BEGIN

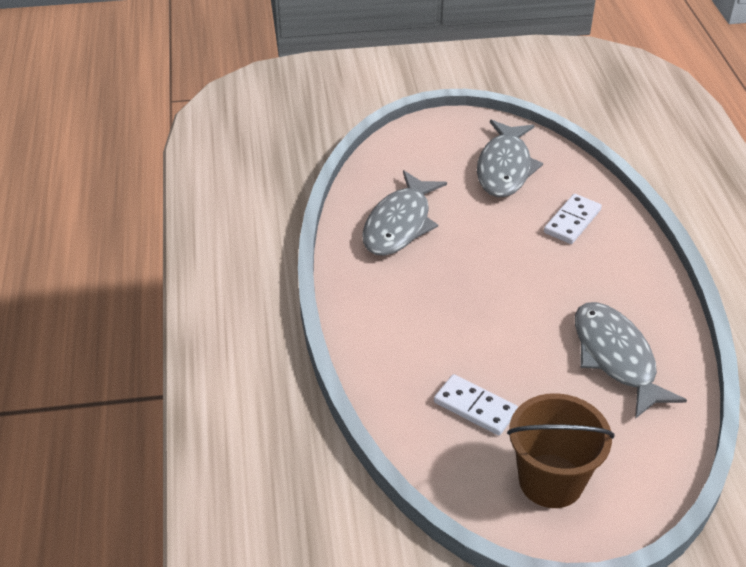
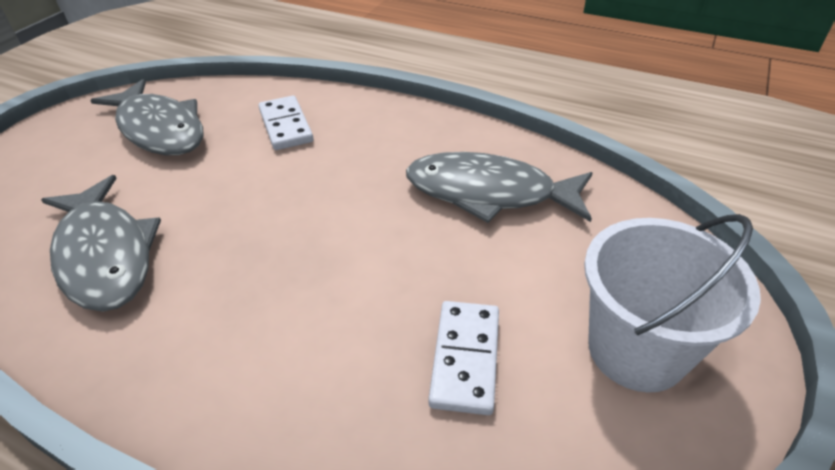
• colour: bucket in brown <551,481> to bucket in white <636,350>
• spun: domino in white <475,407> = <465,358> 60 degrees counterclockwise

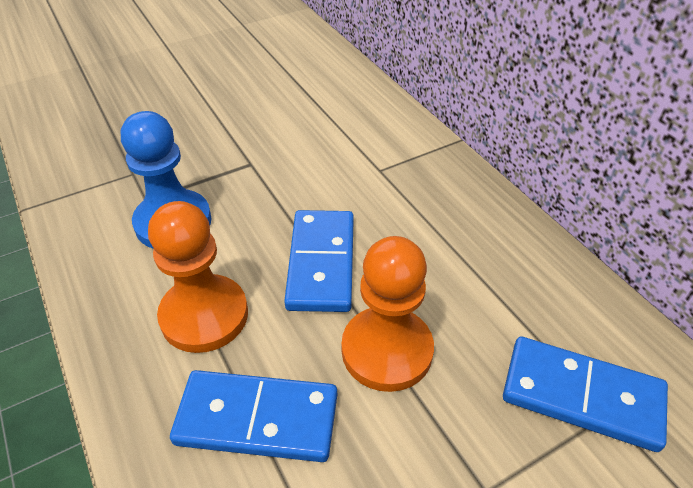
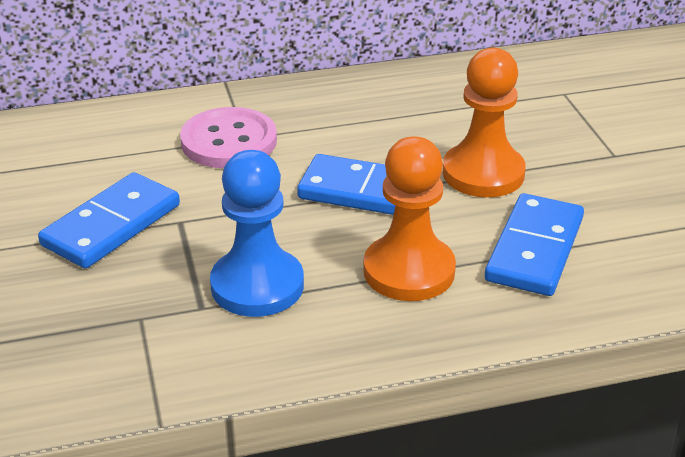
• appeared: button in pink <229,141>
• relocated: domino in blue <581,395> to <111,225>

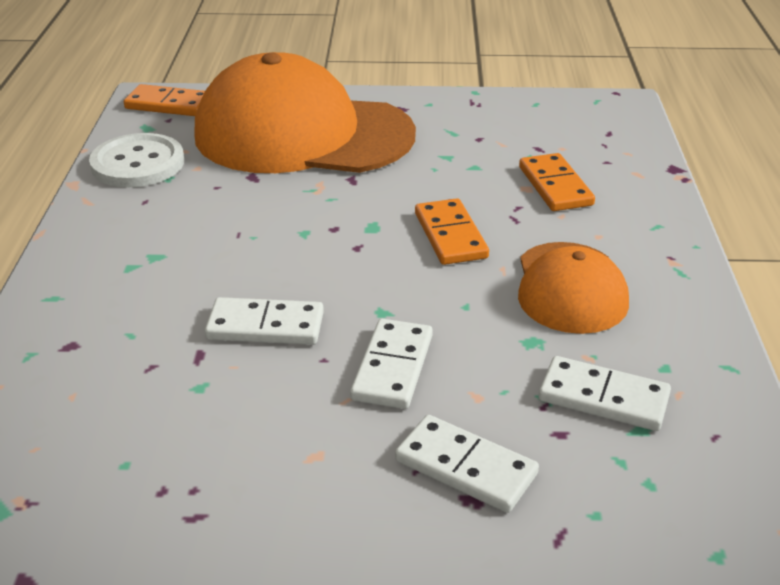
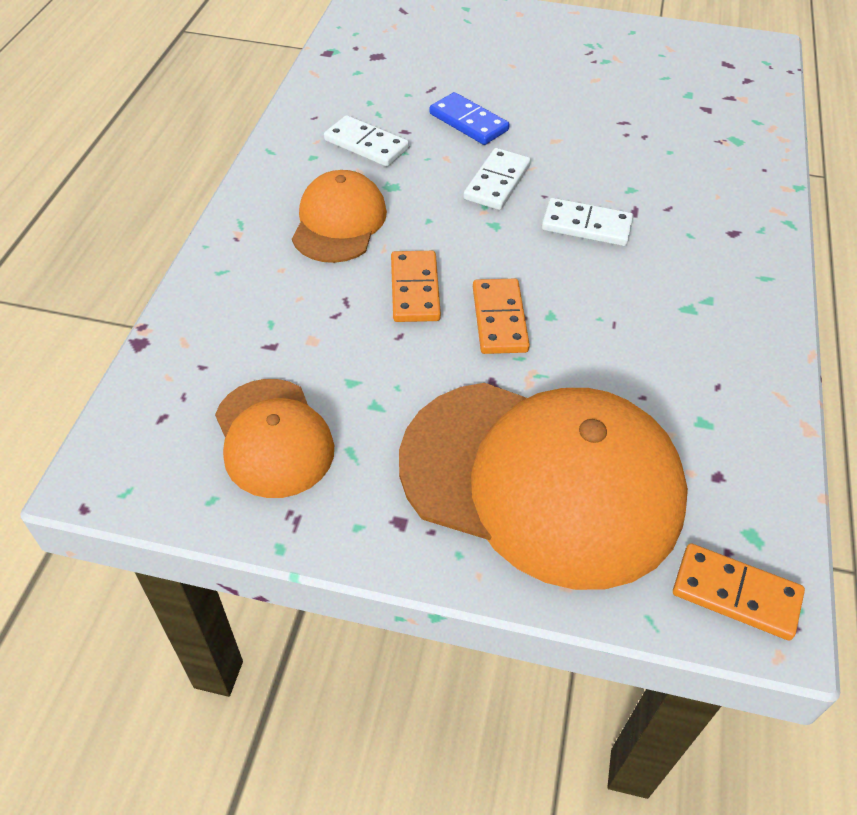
• missing: button in white <138,163>
• appeared: cap in orange <273,438>
• relocated: domino in orange <555,186> to <499,319>
• colour: domino in white <465,468> to domino in blue <468,122>

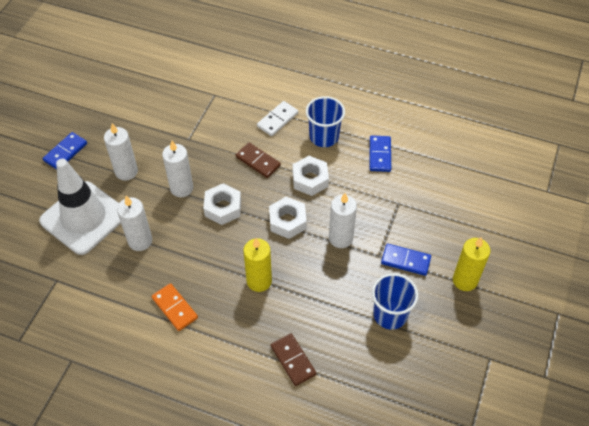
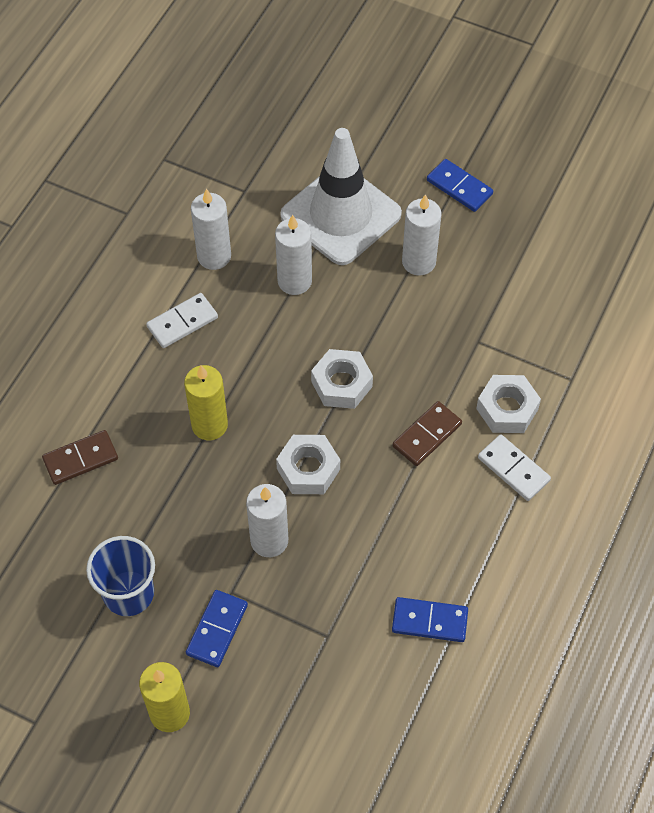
• missing: cup in blue <324,137>
• relocated: candle in white <181,188> to <214,256>
• relocated: nut in white <310,179> to <507,409>
• colour: domino in orange <174,308> to domino in white <182,322>

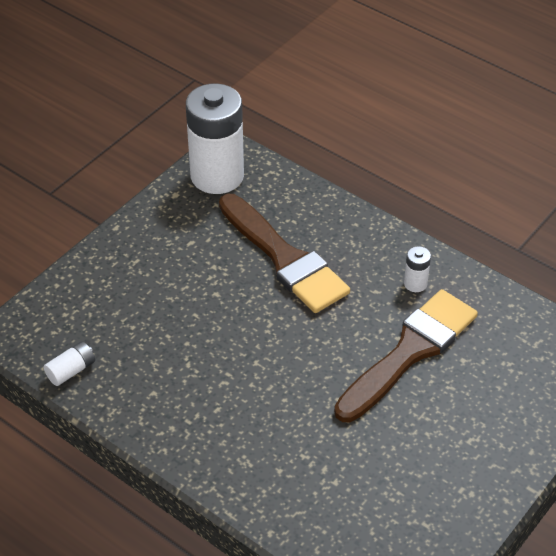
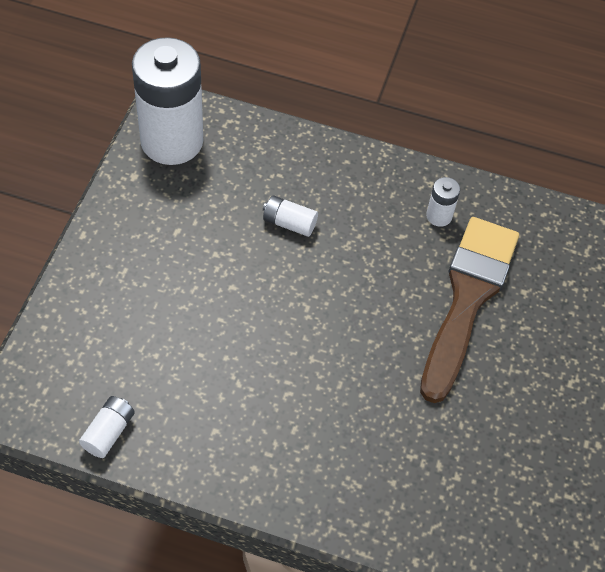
• exchanged: brush in brown <284,258> to battery in white <289,223>

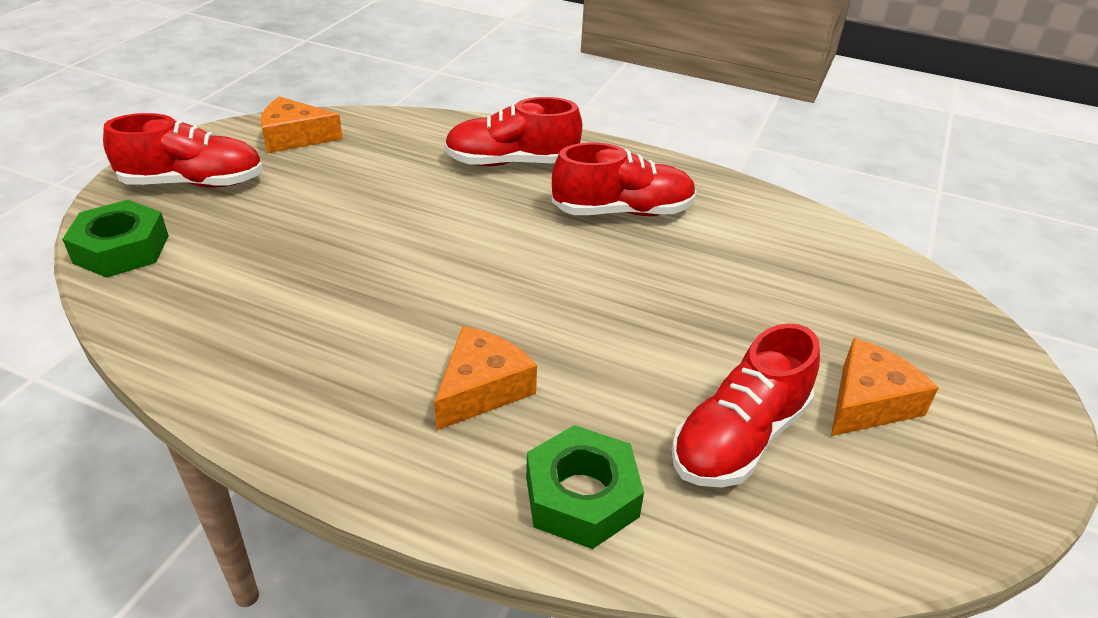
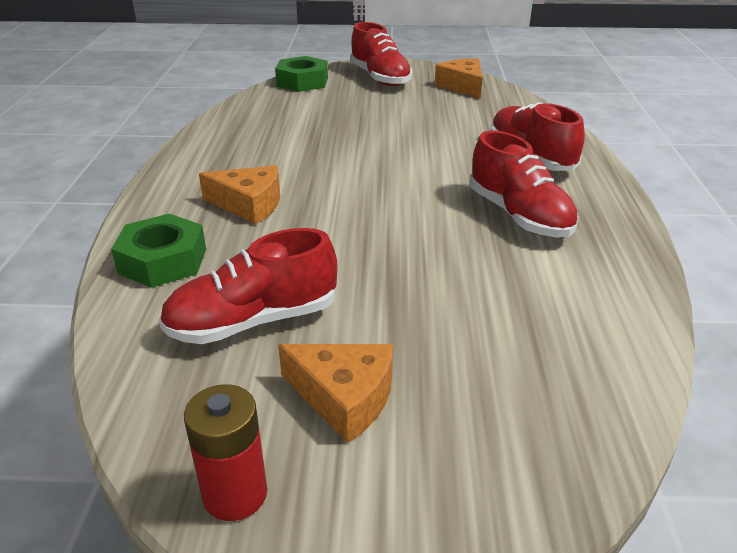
• appeared: battery in red <235,494>
• spun: shoe in red <739,438> = <253,321> 45 degrees counterclockwise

END

ASSIGNED TASK: The required answer is an exact copy of the lines from the one containing "<181,188> to <214,256>" through the last line of the material, with the pictures removed.

RESPONSE AREA:
• relocated: candle in white <181,188> to <214,256>
• relocated: nut in white <310,179> to <507,409>
• colour: domino in orange <174,308> to domino in white <182,322>

• exchanged: brush in brown <284,258> to battery in white <289,223>

• appeared: battery in red <235,494>
• spun: shoe in red <739,438> = <253,321> 45 degrees counterclockwise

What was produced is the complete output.